## Required action:
Copy the listing exactly, images excluded.

## Data section:
▬▬▬▬▬▬▬▬▬▬

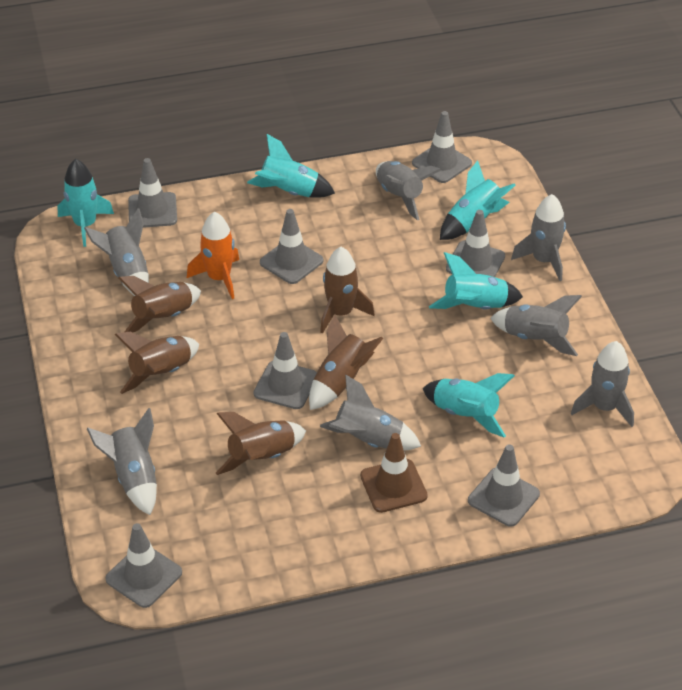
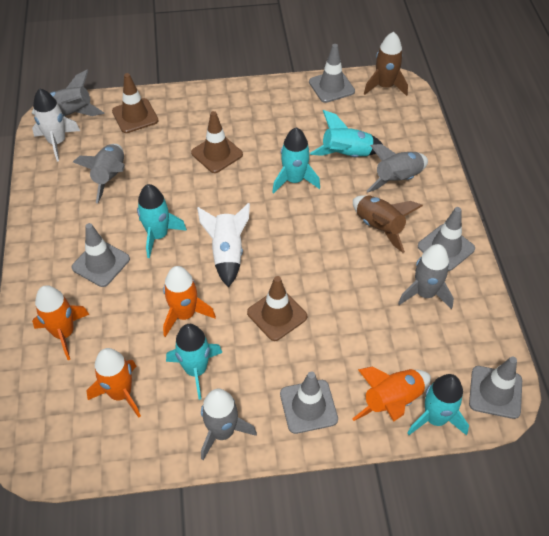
brown rocket: [114,331,199,394] [119,276,201,332] [216,412,306,475] [309,315,383,410] [320,247,375,333] = 5 -> [353,195,423,253] [364,32,408,96] = 2
brown traffic cone: [360,433,428,513] = 1 -> [112,73,159,133] [191,111,243,173] [247,276,307,341] = 3
grey rocket: [84,208,149,296] [87,408,157,515] [320,375,421,450] [376,161,441,220] [490,295,582,356] [511,194,566,281] [571,341,634,427] = 7 -> [31,69,104,116] [73,144,125,203] [201,389,257,460] [367,144,428,192] [398,244,454,309] = 5
grey traffic cone: [105,523,182,608] [128,158,177,228] [254,332,317,409] [260,209,323,284] [412,111,472,183] [446,210,505,277] [468,444,540,527] = 7 -> [71,223,130,287] [280,372,338,434] [309,44,355,103] [418,207,475,271] [469,357,522,419] = 5
orange rocket: [187,212,239,299] = 1 -> [32,285,90,360] [87,348,141,418] [163,266,216,337] [352,367,431,422] = 4
white rocket: none = 0 -> [32,89,80,161] [197,203,250,287] = 2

▬▬▬▬▬▬▬▬▬▬

## Result for this exercise:
brown rocket: [114,331,199,394] [119,276,201,332] [216,412,306,475] [309,315,383,410] [320,247,375,333] = 5 -> [353,195,423,253] [364,32,408,96] = 2
brown traffic cone: [360,433,428,513] = 1 -> [112,73,159,133] [191,111,243,173] [247,276,307,341] = 3
grey rocket: [84,208,149,296] [87,408,157,515] [320,375,421,450] [376,161,441,220] [490,295,582,356] [511,194,566,281] [571,341,634,427] = 7 -> [31,69,104,116] [73,144,125,203] [201,389,257,460] [367,144,428,192] [398,244,454,309] = 5
grey traffic cone: [105,523,182,608] [128,158,177,228] [254,332,317,409] [260,209,323,284] [412,111,472,183] [446,210,505,277] [468,444,540,527] = 7 -> [71,223,130,287] [280,372,338,434] [309,44,355,103] [418,207,475,271] [469,357,522,419] = 5
orange rocket: [187,212,239,299] = 1 -> [32,285,90,360] [87,348,141,418] [163,266,216,337] [352,367,431,422] = 4
white rocket: none = 0 -> [32,89,80,161] [197,203,250,287] = 2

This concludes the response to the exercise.